Scan the material below and report how many lines include the string "bookcase"; nothing else belongs in the reply.
Top of Records for the task
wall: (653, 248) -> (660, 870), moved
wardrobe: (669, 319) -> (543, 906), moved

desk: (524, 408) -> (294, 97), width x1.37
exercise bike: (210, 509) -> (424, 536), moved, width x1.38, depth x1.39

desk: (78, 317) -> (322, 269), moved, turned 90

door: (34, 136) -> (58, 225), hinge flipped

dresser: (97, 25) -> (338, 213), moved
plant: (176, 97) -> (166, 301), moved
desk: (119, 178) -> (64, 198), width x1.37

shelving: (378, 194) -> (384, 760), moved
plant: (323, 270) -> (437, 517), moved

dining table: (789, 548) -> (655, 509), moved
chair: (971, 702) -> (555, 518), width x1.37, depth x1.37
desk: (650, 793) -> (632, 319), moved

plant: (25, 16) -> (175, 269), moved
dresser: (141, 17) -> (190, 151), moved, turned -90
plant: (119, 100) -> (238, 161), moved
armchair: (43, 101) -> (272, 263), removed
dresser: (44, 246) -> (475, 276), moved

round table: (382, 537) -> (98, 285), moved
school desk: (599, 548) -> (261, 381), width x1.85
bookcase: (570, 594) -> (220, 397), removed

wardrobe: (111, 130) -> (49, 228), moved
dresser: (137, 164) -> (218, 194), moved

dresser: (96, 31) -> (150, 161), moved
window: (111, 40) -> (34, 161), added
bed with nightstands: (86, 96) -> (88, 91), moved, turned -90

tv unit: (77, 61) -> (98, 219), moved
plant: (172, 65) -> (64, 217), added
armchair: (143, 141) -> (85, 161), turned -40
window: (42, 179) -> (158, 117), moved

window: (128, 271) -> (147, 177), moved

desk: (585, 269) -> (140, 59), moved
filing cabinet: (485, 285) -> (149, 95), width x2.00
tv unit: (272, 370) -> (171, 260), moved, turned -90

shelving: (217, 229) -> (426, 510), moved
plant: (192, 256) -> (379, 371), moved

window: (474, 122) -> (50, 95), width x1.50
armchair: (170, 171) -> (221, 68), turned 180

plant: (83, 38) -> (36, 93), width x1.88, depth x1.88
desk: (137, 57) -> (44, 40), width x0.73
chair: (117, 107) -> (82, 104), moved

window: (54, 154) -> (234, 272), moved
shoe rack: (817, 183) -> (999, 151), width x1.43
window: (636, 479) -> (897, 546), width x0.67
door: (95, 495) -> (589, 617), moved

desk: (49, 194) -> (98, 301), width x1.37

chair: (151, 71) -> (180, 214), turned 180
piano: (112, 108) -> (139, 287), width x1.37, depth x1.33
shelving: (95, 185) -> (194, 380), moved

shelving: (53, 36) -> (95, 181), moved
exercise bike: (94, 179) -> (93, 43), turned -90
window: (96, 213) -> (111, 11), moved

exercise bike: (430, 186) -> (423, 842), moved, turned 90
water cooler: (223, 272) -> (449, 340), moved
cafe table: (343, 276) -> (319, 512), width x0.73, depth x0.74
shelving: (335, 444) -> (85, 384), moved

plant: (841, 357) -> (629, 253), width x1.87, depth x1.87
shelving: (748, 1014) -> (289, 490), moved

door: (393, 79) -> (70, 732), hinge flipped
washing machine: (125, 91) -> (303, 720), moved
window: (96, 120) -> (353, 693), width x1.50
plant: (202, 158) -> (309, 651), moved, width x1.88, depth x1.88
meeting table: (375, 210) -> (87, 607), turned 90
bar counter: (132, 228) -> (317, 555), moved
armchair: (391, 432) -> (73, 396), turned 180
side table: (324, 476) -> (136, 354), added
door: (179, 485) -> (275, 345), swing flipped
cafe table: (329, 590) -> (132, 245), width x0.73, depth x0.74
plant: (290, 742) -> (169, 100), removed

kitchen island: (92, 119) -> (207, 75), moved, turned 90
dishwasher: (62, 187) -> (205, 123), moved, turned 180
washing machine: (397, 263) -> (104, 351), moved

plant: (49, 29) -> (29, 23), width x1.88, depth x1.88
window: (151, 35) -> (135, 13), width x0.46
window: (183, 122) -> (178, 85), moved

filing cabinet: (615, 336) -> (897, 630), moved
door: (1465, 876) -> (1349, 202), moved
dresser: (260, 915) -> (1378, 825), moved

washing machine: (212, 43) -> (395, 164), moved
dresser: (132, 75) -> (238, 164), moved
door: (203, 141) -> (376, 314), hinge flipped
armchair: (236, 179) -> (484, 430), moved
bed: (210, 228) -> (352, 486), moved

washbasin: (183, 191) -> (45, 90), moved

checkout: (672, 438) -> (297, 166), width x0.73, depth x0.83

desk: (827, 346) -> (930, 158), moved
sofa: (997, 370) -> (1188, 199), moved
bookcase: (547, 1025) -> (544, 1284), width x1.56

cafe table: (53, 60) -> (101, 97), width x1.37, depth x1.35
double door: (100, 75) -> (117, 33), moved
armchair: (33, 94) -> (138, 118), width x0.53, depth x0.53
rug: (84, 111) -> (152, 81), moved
Bottom of Records for the task
● **The answer**
2